** PROVIDED INFORMATION follows **

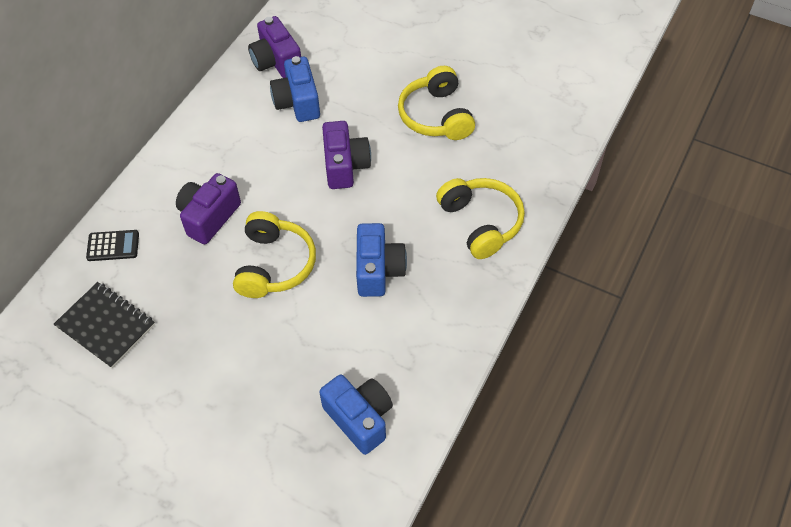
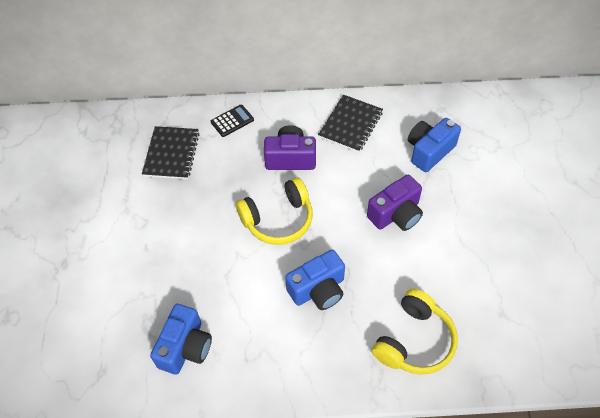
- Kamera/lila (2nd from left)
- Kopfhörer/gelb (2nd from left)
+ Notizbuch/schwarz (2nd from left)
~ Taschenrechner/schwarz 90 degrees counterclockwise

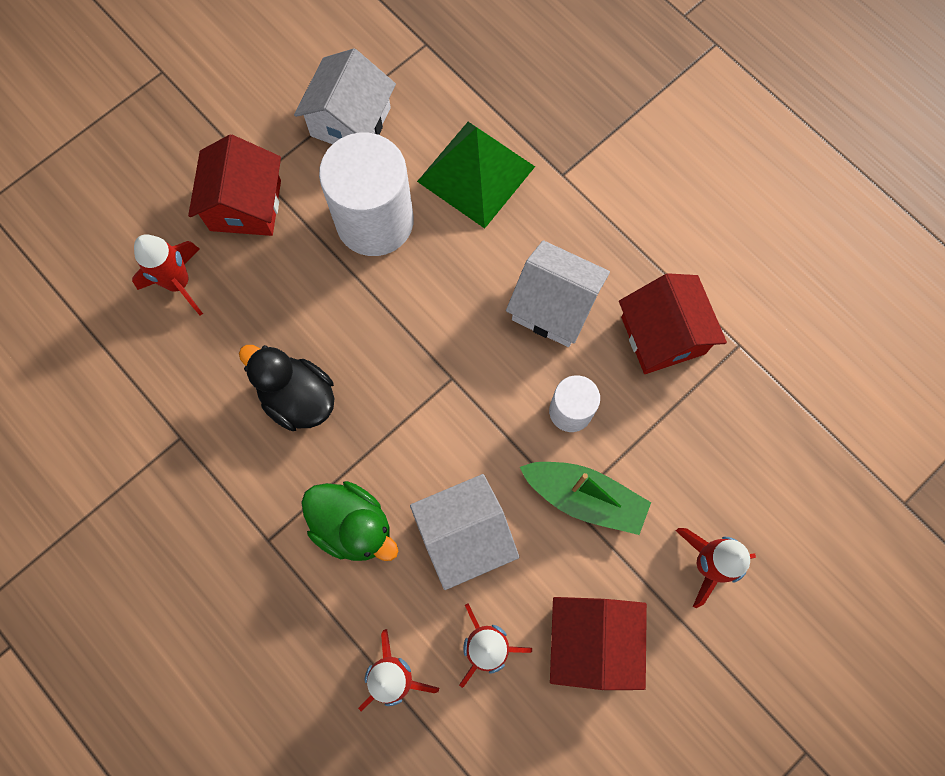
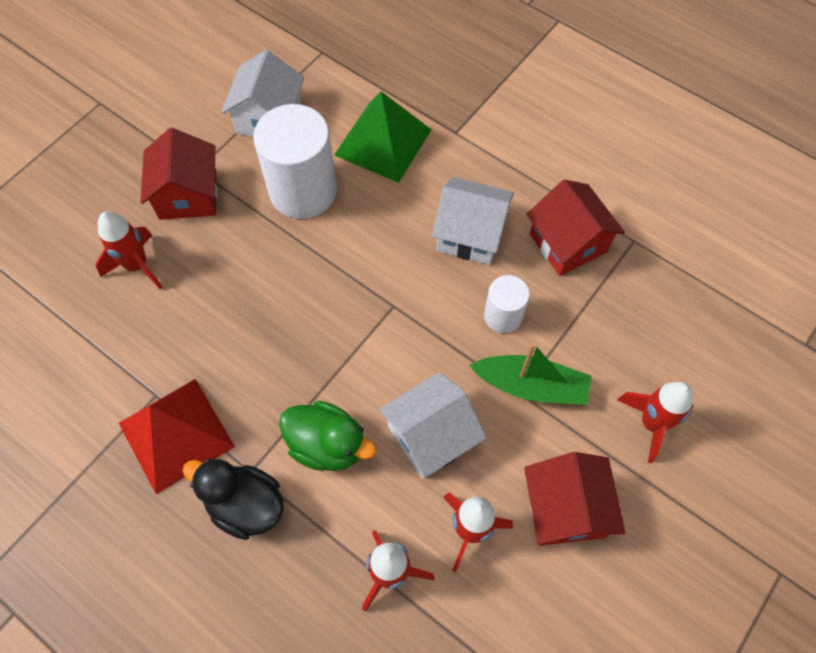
+ Pyramide/rot
~ Ente/schwarz

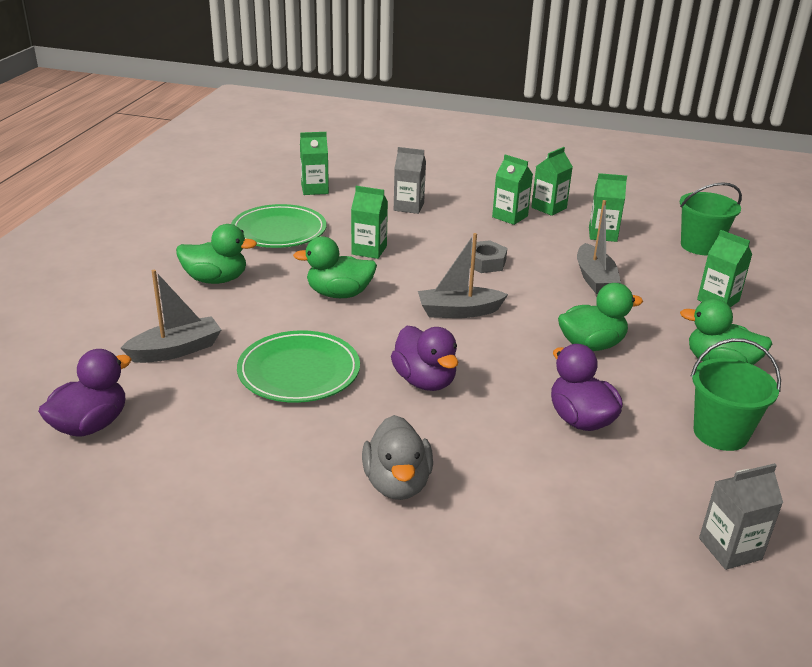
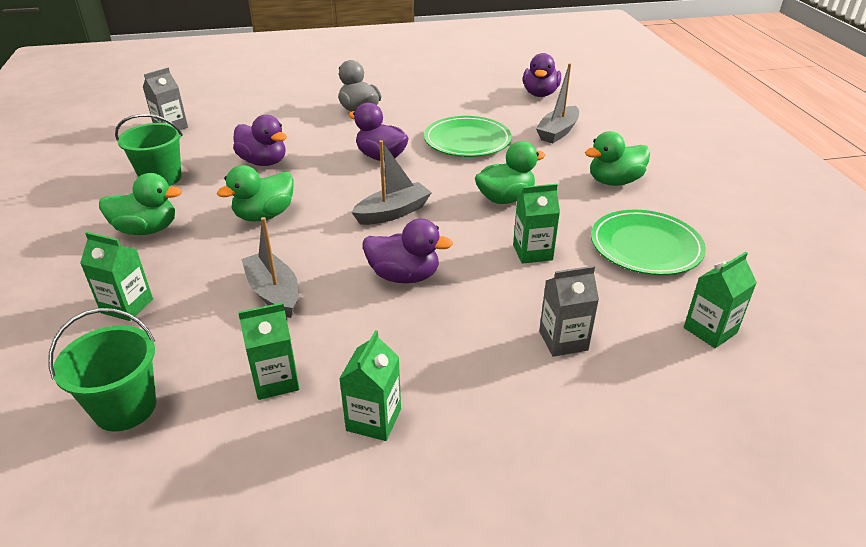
- Getränkekarton/grün (3rd from left)
~ Sechskantmutter/grau to Ente/lila (3rd from left)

** End of PROVIDED INFORMATION **

* REQUIREMENT: Text only, pictures out: give every record again as written.

* EXERCISE OUTPUT:
- Kamera/lila (2nd from left)
- Kopfhörer/gelb (2nd from left)
+ Notizbuch/schwarz (2nd from left)
~ Taschenrechner/schwarz 90 degrees counterclockwise

+ Pyramide/rot
~ Ente/schwarz

- Getränkekarton/grün (3rd from left)
~ Sechskantmutter/grau to Ente/lila (3rd from left)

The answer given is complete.